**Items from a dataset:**

= Beginning of Section =

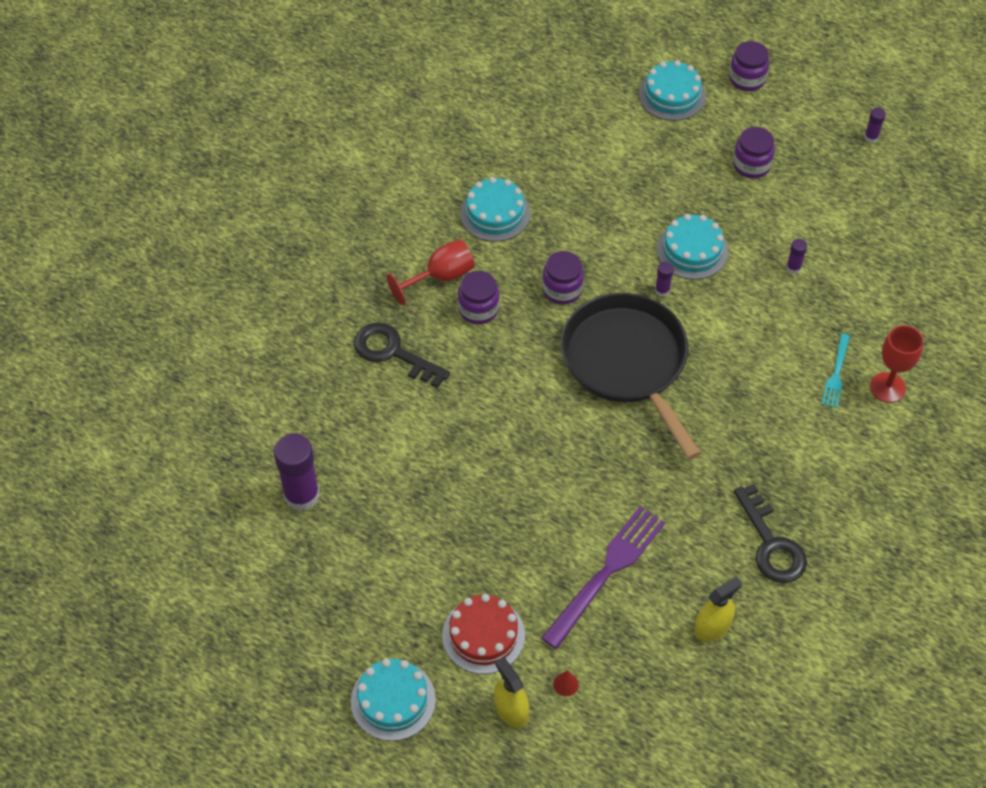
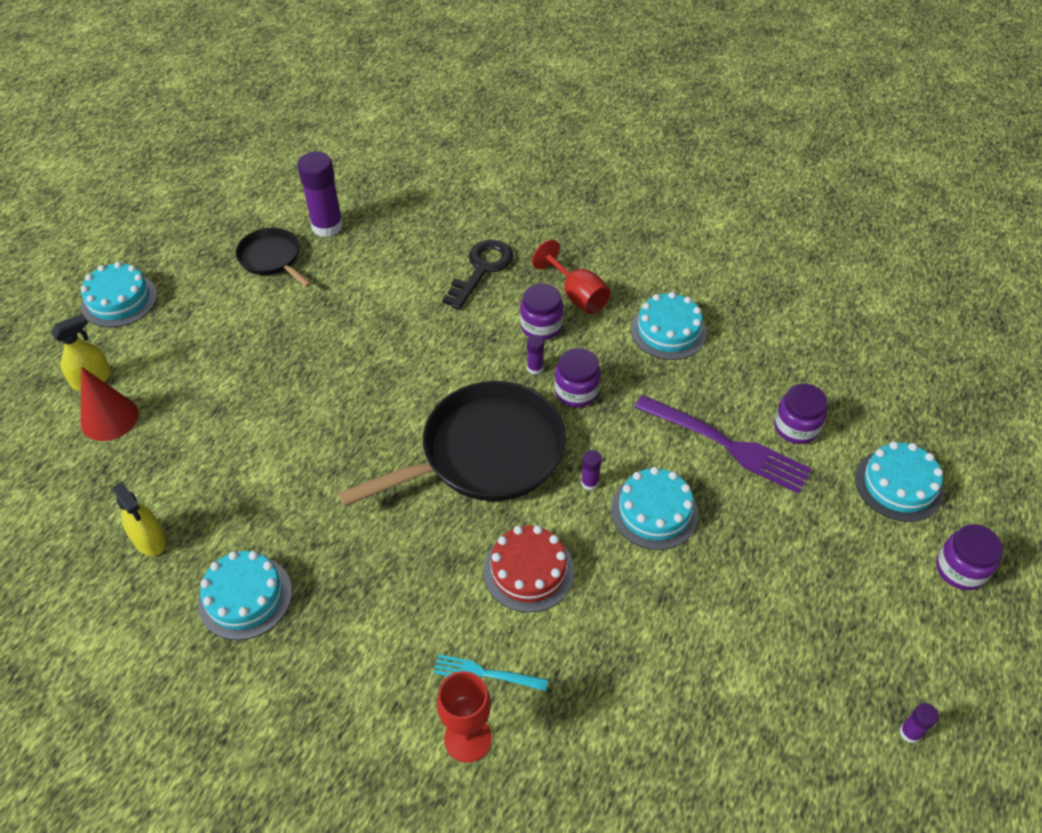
camera: 85 degrees right, 5 degrees down
(347, 548) = (272, 258): none -> black pan
(483, 635) = (171, 355): red cake -> red cake (528, 571)
(566, 684) = (109, 418): red cone -> red cone, size x2.30
(606, 572) = (226, 445): purple fork -> purple fork (727, 445)
(751, 165) = (808, 575): purple jar -> purple jar (796, 427)
(771, 544) = (245, 597): black key -> turquoise cake
(793, 267) = (648, 624): purple glue stick -> purple glue stick (535, 368)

= End of Section =

The records above are to be copied exactly, with no pictures carried over.

camera: 85 degrees right, 5 degrees down
(347, 548) = (272, 258): none -> black pan
(483, 635) = (171, 355): red cake -> red cake (528, 571)
(566, 684) = (109, 418): red cone -> red cone, size x2.30
(606, 572) = (226, 445): purple fork -> purple fork (727, 445)
(751, 165) = (808, 575): purple jar -> purple jar (796, 427)
(771, 544) = (245, 597): black key -> turquoise cake
(793, 267) = (648, 624): purple glue stick -> purple glue stick (535, 368)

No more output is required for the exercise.